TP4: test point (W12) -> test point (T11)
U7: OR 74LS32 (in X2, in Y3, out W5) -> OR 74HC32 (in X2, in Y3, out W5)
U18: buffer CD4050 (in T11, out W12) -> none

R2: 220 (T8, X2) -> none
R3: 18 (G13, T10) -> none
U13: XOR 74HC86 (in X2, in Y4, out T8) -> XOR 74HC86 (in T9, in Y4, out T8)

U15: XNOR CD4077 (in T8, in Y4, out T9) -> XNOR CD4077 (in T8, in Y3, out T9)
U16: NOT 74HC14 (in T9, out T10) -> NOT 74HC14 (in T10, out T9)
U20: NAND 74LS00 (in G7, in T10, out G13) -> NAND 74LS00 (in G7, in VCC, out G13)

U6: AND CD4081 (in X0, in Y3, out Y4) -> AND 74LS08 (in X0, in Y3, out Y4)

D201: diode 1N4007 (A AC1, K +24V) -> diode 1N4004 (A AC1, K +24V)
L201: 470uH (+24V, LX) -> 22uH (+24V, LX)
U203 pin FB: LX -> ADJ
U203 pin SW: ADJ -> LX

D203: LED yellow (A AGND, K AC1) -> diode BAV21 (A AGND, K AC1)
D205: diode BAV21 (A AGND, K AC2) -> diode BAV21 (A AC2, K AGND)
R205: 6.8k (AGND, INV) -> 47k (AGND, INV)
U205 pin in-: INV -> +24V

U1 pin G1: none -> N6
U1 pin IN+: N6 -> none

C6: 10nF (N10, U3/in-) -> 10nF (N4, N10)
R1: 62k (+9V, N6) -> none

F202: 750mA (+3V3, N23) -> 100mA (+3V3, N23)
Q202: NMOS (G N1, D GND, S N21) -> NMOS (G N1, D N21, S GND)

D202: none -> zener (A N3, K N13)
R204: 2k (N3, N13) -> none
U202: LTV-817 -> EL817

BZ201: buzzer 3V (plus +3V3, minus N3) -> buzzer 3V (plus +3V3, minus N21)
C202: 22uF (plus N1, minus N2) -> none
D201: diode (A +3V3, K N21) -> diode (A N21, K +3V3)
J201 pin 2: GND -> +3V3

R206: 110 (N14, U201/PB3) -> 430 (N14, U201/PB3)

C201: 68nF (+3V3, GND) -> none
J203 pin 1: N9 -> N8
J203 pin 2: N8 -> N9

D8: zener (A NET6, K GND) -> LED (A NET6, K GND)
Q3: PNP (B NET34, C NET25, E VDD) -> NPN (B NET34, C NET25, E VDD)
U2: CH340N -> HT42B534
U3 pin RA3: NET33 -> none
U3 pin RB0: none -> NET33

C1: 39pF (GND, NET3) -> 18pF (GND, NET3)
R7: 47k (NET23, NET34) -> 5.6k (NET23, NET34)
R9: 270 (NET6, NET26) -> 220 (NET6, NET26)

Task to complete
Each line above that contains the string "plus" should be copied.

Output for this exercise
BZ201: buzzer 3V (plus +3V3, minus N3) -> buzzer 3V (plus +3V3, minus N21)
C202: 22uF (plus N1, minus N2) -> none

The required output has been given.